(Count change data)

%%

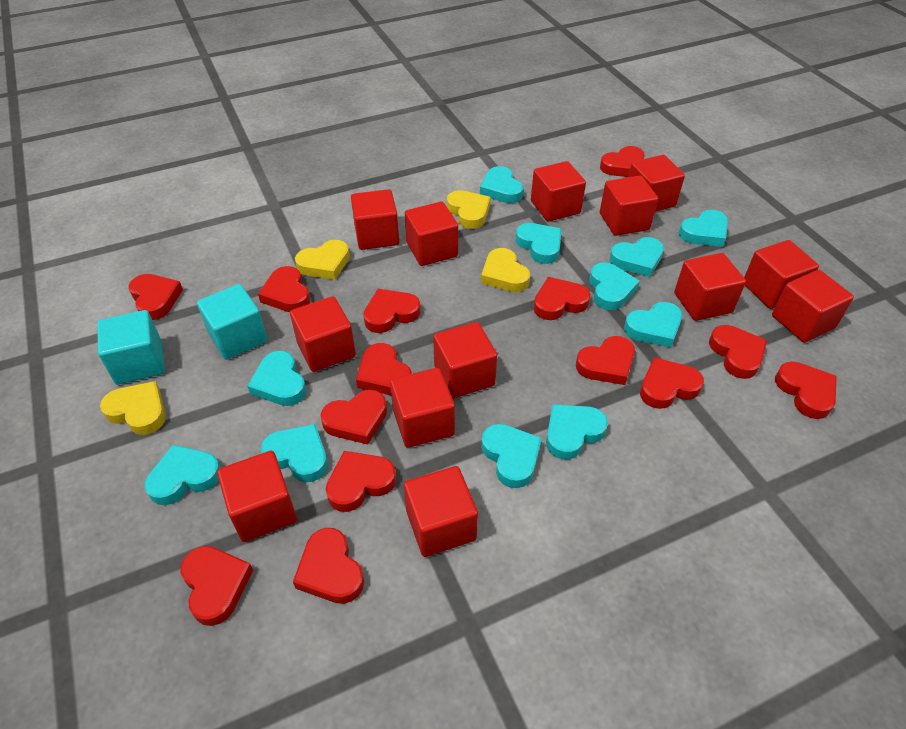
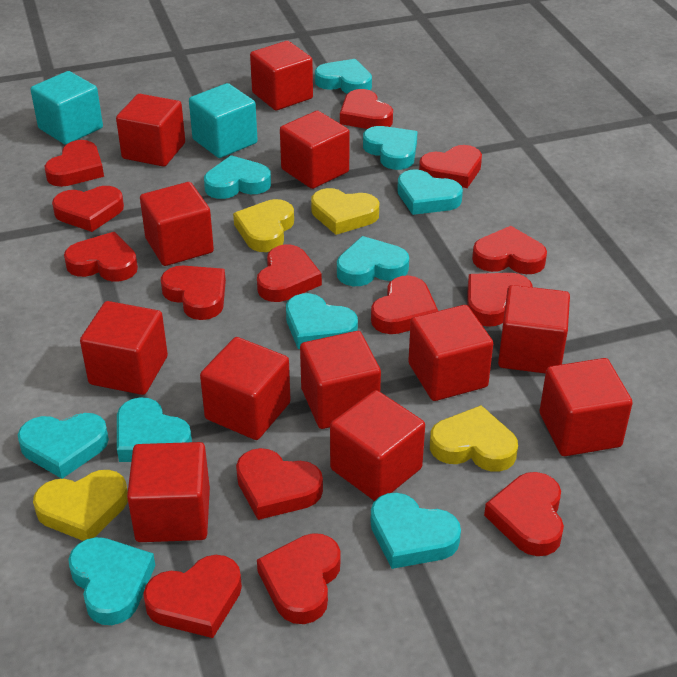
red cube: 13 -> 12
turquoise heart: 11 -> 10

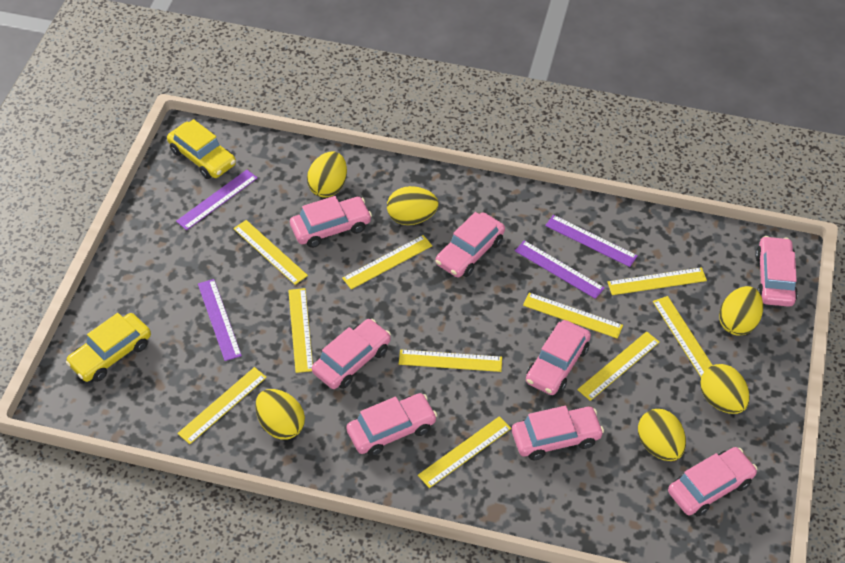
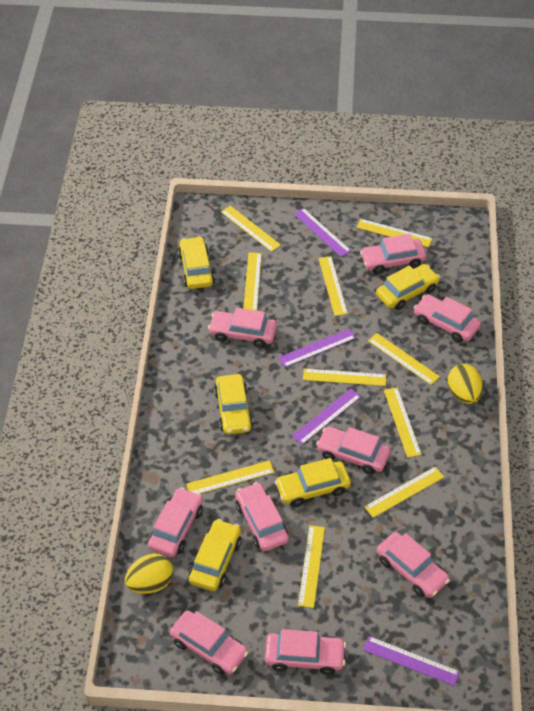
pink car: 8 -> 9
yellow car: 2 -> 5
yellow egg: 6 -> 2

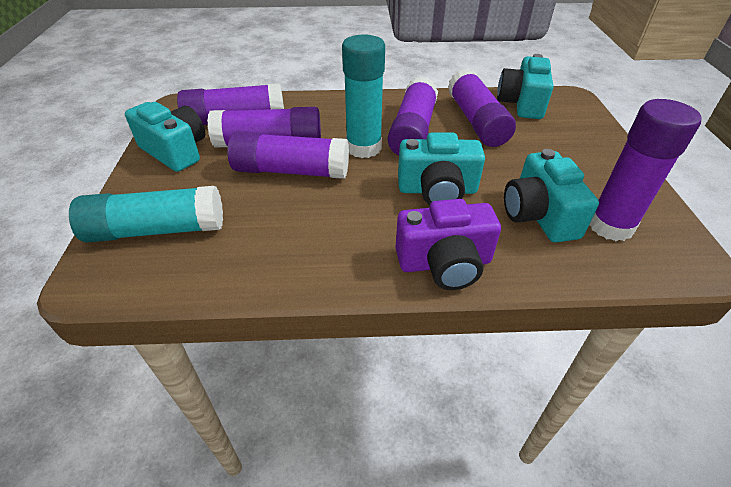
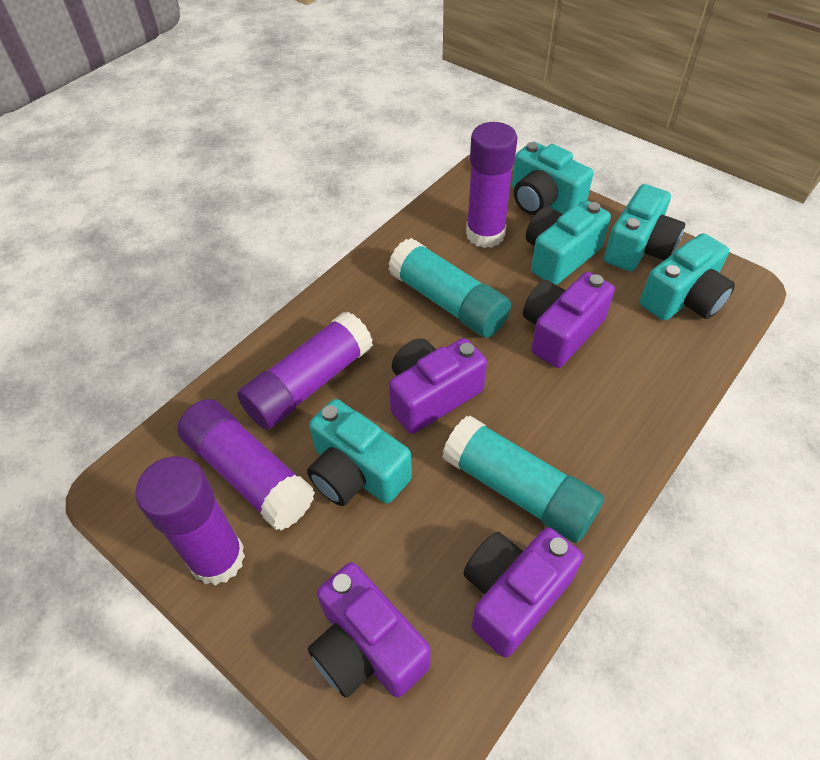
purple camera: 1 -> 4
purple glue stick: 6 -> 4
turquoise camera: 4 -> 5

%%

[WHAT THIS TASK INVOLVES] An exact reproduction of the data is needed, with no pictures included.

[ANSWER FOR THE TASK]
red cube: 13 -> 12
turquoise heart: 11 -> 10

pink car: 8 -> 9
yellow car: 2 -> 5
yellow egg: 6 -> 2

purple camera: 1 -> 4
purple glue stick: 6 -> 4
turquoise camera: 4 -> 5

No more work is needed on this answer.